[Data supplied Boundary: Start]

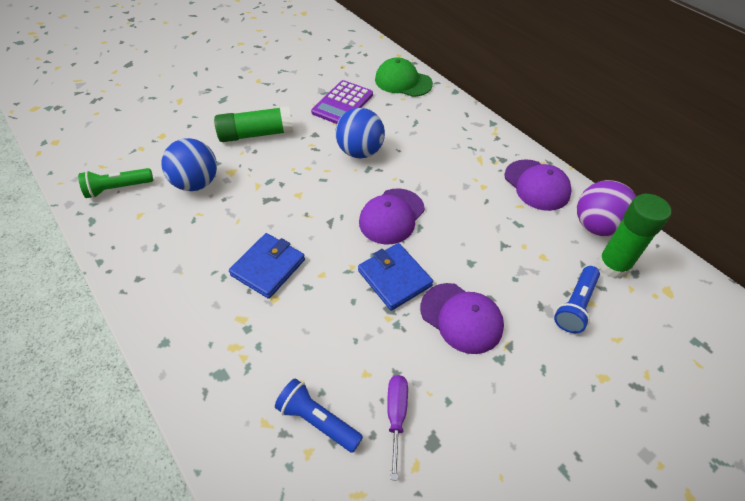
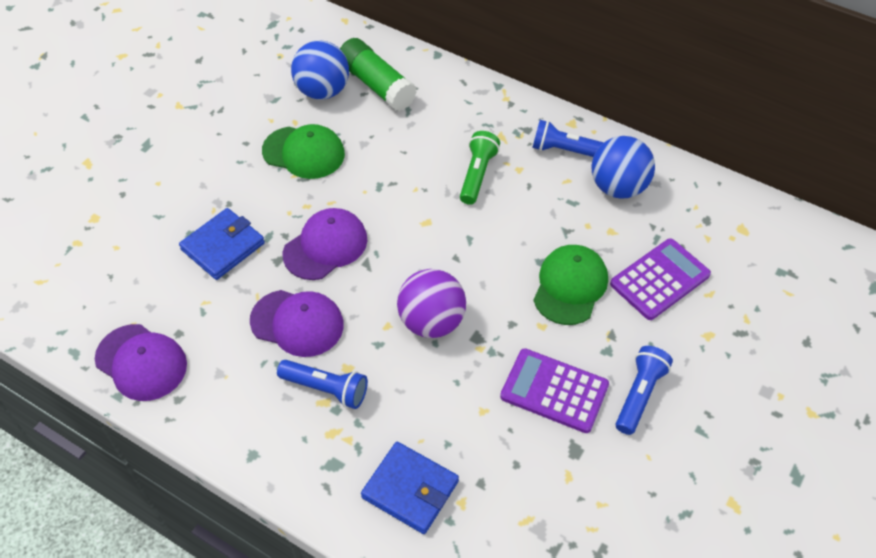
blue flashlight: 2 -> 3
green cap: 1 -> 2
green glue stick: 2 -> 1
purple calculator: 1 -> 2
purple screwdriver: 1 -> 0

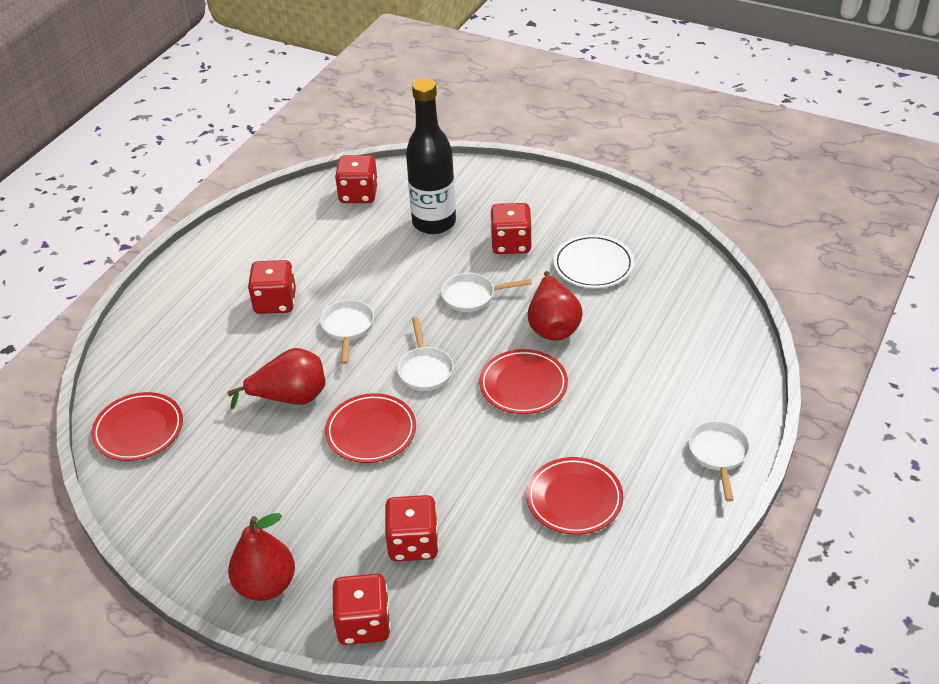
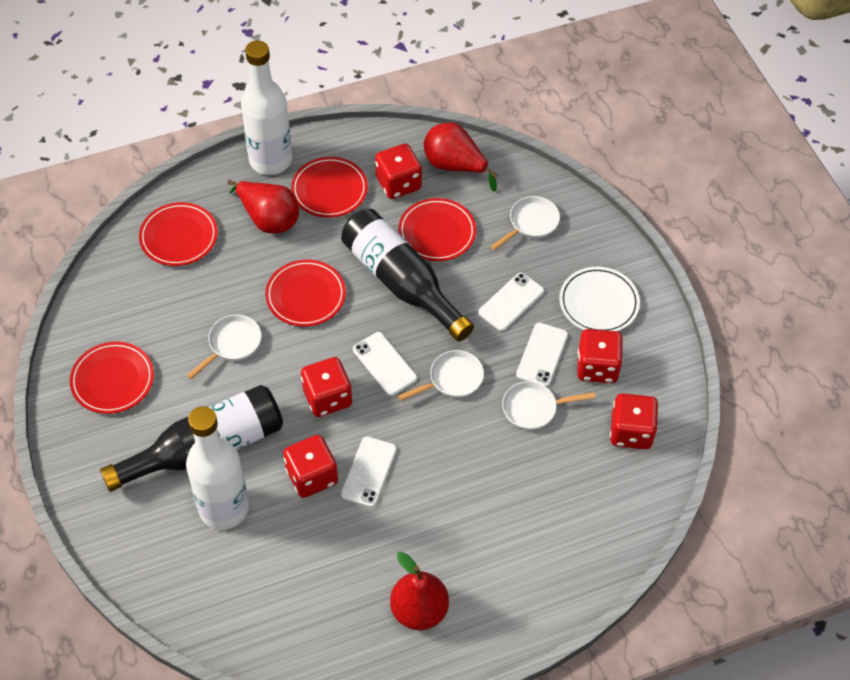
black bottle: 1 -> 2
red plate: 4 -> 5
white bottle: 0 -> 2
white phone: 0 -> 4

[Data supplied Boundary: End]

■ What to work on
Restate the material word for word, minus pictures.

■ Task result
blue flashlight: 2 -> 3
green cap: 1 -> 2
green glue stick: 2 -> 1
purple calculator: 1 -> 2
purple screwdriver: 1 -> 0

black bottle: 1 -> 2
red plate: 4 -> 5
white bottle: 0 -> 2
white phone: 0 -> 4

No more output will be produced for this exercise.